* **INFORMATION SUPPLIED**
● ● ● ● ●

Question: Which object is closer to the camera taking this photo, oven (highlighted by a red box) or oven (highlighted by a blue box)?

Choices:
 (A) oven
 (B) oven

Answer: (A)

● ● ● ● ●

* **REQUEST**
Please reproduce the material above with each "highlighted by" swapped for "marked with", leaving everything else unchanged.

* **PROBLEM SOLUTION**
Question: Which object is closer to the camera taking this photo, oven (marked with a red box) or oven (marked with a blue box)?

Choices:
 (A) oven
 (B) oven

Answer: (A)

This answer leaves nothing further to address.